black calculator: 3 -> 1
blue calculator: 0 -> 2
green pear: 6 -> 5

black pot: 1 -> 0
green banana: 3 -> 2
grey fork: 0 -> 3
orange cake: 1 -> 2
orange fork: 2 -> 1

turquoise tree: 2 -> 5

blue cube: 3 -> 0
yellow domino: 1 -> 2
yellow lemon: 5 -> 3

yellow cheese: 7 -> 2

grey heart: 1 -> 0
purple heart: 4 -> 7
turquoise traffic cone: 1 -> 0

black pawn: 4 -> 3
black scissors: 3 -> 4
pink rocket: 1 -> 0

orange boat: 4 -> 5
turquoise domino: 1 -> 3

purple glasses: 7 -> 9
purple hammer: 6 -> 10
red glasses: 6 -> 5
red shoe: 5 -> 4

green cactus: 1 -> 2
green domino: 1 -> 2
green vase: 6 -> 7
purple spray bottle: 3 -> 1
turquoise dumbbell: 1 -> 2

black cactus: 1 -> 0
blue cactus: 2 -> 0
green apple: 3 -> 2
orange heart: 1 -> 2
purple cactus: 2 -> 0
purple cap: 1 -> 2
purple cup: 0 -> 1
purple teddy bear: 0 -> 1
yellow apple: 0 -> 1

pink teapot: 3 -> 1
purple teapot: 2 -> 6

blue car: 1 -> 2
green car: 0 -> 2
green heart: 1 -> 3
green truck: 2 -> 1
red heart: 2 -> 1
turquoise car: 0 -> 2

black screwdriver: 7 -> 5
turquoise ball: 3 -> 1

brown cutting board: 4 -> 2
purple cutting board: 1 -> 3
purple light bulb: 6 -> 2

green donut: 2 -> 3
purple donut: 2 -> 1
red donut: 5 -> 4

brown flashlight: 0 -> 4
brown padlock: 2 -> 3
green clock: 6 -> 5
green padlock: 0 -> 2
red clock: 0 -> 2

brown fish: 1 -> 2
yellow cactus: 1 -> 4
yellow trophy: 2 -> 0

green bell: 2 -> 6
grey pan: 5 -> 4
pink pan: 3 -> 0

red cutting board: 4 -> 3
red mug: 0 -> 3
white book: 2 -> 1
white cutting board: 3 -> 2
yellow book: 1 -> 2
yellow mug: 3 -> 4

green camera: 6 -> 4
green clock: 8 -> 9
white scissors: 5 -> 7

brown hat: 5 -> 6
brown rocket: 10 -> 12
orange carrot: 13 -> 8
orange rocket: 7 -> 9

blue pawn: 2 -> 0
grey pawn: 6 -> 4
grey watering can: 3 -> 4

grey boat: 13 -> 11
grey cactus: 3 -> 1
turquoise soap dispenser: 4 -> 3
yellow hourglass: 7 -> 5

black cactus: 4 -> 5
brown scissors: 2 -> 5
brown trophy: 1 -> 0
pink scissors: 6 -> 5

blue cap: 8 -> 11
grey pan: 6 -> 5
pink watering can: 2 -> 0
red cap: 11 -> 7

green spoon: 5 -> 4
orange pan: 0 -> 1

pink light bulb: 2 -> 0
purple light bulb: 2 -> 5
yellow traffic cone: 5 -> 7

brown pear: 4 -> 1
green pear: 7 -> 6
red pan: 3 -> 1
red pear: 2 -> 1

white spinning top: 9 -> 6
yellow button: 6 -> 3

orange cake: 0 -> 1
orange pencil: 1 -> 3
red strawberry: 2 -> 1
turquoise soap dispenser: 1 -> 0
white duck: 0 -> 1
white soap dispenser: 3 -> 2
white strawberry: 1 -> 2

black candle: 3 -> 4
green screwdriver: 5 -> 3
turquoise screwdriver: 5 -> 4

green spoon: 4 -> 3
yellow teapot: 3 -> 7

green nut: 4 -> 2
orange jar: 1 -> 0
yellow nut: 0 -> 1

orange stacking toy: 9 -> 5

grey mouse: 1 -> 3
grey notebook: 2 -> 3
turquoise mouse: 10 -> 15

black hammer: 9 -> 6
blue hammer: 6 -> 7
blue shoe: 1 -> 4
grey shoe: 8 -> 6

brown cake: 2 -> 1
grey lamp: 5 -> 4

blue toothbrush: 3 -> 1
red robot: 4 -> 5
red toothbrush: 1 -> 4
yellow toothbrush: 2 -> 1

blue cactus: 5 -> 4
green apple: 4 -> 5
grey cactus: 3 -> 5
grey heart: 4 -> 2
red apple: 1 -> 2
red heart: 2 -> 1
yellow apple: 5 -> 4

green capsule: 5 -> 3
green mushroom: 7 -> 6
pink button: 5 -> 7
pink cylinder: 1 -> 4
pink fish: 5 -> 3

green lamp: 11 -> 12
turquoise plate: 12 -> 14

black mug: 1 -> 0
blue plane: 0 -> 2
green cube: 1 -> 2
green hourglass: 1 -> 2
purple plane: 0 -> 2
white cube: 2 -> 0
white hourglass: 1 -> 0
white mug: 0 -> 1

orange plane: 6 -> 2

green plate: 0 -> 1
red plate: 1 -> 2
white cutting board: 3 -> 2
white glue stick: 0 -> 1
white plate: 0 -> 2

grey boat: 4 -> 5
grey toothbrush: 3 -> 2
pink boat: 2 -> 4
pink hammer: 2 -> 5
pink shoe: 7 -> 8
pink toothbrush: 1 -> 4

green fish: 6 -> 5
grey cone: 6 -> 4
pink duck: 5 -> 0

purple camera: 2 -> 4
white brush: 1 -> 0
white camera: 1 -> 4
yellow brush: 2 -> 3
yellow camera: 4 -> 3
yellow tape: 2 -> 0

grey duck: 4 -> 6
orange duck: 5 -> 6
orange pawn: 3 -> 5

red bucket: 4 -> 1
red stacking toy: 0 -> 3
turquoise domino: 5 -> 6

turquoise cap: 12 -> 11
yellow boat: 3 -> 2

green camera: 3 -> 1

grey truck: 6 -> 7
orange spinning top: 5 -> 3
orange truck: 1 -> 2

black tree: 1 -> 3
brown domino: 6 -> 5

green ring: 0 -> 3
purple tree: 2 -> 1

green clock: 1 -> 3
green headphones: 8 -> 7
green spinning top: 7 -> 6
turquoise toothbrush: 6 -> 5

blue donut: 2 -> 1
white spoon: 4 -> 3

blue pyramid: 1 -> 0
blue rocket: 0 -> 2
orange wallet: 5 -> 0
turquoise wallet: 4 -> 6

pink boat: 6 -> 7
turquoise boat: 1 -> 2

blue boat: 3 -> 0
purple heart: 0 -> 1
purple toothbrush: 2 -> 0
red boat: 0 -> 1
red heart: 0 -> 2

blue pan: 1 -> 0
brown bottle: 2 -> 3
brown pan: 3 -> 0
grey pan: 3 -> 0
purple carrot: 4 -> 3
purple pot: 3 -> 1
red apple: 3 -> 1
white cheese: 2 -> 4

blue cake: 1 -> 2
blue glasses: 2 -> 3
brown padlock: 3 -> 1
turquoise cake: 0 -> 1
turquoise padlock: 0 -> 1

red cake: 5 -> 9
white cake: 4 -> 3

^^^^^^^^^^^^^^^^

Of the entries above, repeat exactly the lines from the line with "blue plane: 0 -> 2" through the line with "pink duck: 5 -> 0", both of them included.

◆ **EXERCISE ANSWER**:
blue plane: 0 -> 2
green cube: 1 -> 2
green hourglass: 1 -> 2
purple plane: 0 -> 2
white cube: 2 -> 0
white hourglass: 1 -> 0
white mug: 0 -> 1

orange plane: 6 -> 2

green plate: 0 -> 1
red plate: 1 -> 2
white cutting board: 3 -> 2
white glue stick: 0 -> 1
white plate: 0 -> 2

grey boat: 4 -> 5
grey toothbrush: 3 -> 2
pink boat: 2 -> 4
pink hammer: 2 -> 5
pink shoe: 7 -> 8
pink toothbrush: 1 -> 4

green fish: 6 -> 5
grey cone: 6 -> 4
pink duck: 5 -> 0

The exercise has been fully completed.